**WHAT YOU SHOULD DO:** Exactly as written, set down every entry once more.

**MATERIALS PROVIDED:**
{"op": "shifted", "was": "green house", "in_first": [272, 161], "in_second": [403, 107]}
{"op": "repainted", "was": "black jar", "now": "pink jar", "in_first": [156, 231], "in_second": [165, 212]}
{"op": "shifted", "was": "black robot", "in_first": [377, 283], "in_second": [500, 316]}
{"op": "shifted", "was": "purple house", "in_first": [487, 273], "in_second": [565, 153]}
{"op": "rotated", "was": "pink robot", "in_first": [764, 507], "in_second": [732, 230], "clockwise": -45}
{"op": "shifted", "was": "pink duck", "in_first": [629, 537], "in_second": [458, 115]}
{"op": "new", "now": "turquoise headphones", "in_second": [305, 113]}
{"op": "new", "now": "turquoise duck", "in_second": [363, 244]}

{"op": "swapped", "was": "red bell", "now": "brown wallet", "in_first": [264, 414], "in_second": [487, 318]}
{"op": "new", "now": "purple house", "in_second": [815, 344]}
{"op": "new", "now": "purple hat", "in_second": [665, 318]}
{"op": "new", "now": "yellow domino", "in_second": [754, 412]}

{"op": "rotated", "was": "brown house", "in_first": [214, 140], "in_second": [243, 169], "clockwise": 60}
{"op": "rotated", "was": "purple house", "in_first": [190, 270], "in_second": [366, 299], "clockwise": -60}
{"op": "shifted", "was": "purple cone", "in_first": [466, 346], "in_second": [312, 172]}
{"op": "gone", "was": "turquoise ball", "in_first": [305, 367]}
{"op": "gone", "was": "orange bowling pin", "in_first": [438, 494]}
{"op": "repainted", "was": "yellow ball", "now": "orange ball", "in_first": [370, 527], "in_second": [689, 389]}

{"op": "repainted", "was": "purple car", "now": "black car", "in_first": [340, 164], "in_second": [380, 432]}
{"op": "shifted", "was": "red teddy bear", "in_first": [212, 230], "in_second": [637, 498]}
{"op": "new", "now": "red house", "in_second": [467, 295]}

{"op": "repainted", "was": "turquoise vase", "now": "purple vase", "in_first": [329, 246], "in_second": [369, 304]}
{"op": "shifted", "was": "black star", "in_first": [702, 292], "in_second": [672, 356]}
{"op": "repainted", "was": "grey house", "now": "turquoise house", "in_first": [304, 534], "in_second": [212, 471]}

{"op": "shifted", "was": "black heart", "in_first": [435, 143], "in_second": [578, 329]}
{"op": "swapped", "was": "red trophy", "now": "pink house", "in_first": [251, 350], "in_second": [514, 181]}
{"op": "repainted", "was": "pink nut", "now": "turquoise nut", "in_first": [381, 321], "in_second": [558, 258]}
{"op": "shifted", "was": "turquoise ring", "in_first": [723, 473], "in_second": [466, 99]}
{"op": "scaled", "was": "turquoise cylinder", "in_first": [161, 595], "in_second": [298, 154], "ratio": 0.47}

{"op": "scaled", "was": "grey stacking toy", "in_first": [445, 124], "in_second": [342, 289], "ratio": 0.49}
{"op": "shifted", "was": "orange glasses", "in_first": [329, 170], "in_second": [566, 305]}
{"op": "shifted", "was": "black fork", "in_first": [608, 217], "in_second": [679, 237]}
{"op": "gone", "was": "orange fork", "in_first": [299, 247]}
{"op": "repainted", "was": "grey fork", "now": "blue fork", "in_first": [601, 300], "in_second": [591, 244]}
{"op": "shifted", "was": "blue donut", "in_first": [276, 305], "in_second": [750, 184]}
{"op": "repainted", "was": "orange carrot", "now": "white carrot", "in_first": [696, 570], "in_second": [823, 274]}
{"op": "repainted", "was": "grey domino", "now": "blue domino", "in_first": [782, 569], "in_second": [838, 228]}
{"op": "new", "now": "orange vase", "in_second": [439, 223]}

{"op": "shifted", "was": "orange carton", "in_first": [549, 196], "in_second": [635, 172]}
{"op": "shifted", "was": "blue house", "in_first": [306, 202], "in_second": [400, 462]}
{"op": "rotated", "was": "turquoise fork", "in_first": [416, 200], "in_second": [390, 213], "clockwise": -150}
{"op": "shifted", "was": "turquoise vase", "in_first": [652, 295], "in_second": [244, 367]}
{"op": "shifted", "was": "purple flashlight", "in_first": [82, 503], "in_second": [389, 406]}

**YOUR RESPONSE:**
{"op": "shifted", "was": "green house", "in_first": [272, 161], "in_second": [403, 107]}
{"op": "repainted", "was": "black jar", "now": "pink jar", "in_first": [156, 231], "in_second": [165, 212]}
{"op": "shifted", "was": "black robot", "in_first": [377, 283], "in_second": [500, 316]}
{"op": "shifted", "was": "purple house", "in_first": [487, 273], "in_second": [565, 153]}
{"op": "rotated", "was": "pink robot", "in_first": [764, 507], "in_second": [732, 230], "clockwise": -45}
{"op": "shifted", "was": "pink duck", "in_first": [629, 537], "in_second": [458, 115]}
{"op": "new", "now": "turquoise headphones", "in_second": [305, 113]}
{"op": "new", "now": "turquoise duck", "in_second": [363, 244]}

{"op": "swapped", "was": "red bell", "now": "brown wallet", "in_first": [264, 414], "in_second": [487, 318]}
{"op": "new", "now": "purple house", "in_second": [815, 344]}
{"op": "new", "now": "purple hat", "in_second": [665, 318]}
{"op": "new", "now": "yellow domino", "in_second": [754, 412]}

{"op": "rotated", "was": "brown house", "in_first": [214, 140], "in_second": [243, 169], "clockwise": 60}
{"op": "rotated", "was": "purple house", "in_first": [190, 270], "in_second": [366, 299], "clockwise": -60}
{"op": "shifted", "was": "purple cone", "in_first": [466, 346], "in_second": [312, 172]}
{"op": "gone", "was": "turquoise ball", "in_first": [305, 367]}
{"op": "gone", "was": "orange bowling pin", "in_first": [438, 494]}
{"op": "repainted", "was": "yellow ball", "now": "orange ball", "in_first": [370, 527], "in_second": [689, 389]}

{"op": "repainted", "was": "purple car", "now": "black car", "in_first": [340, 164], "in_second": [380, 432]}
{"op": "shifted", "was": "red teddy bear", "in_first": [212, 230], "in_second": [637, 498]}
{"op": "new", "now": "red house", "in_second": [467, 295]}

{"op": "repainted", "was": "turquoise vase", "now": "purple vase", "in_first": [329, 246], "in_second": [369, 304]}
{"op": "shifted", "was": "black star", "in_first": [702, 292], "in_second": [672, 356]}
{"op": "repainted", "was": "grey house", "now": "turquoise house", "in_first": [304, 534], "in_second": [212, 471]}

{"op": "shifted", "was": "black heart", "in_first": [435, 143], "in_second": [578, 329]}
{"op": "swapped", "was": "red trophy", "now": "pink house", "in_first": [251, 350], "in_second": [514, 181]}
{"op": "repainted", "was": "pink nut", "now": "turquoise nut", "in_first": [381, 321], "in_second": [558, 258]}
{"op": "shifted", "was": "turquoise ring", "in_first": [723, 473], "in_second": [466, 99]}
{"op": "scaled", "was": "turquoise cylinder", "in_first": [161, 595], "in_second": [298, 154], "ratio": 0.47}

{"op": "scaled", "was": "grey stacking toy", "in_first": [445, 124], "in_second": [342, 289], "ratio": 0.49}
{"op": "shifted", "was": "orange glasses", "in_first": [329, 170], "in_second": [566, 305]}
{"op": "shifted", "was": "black fork", "in_first": [608, 217], "in_second": [679, 237]}
{"op": "gone", "was": "orange fork", "in_first": [299, 247]}
{"op": "repainted", "was": "grey fork", "now": "blue fork", "in_first": [601, 300], "in_second": [591, 244]}
{"op": "shifted", "was": "blue donut", "in_first": [276, 305], "in_second": [750, 184]}
{"op": "repainted", "was": "orange carrot", "now": "white carrot", "in_first": [696, 570], "in_second": [823, 274]}
{"op": "repainted", "was": "grey domino", "now": "blue domino", "in_first": [782, 569], "in_second": [838, 228]}
{"op": "new", "now": "orange vase", "in_second": [439, 223]}

{"op": "shifted", "was": "orange carton", "in_first": [549, 196], "in_second": [635, 172]}
{"op": "shifted", "was": "blue house", "in_first": [306, 202], "in_second": [400, 462]}
{"op": "rotated", "was": "turquoise fork", "in_first": [416, 200], "in_second": [390, 213], "clockwise": -150}
{"op": "shifted", "was": "turquoise vase", "in_first": [652, 295], "in_second": [244, 367]}
{"op": "shifted", "was": "purple flashlight", "in_first": [82, 503], "in_second": [389, 406]}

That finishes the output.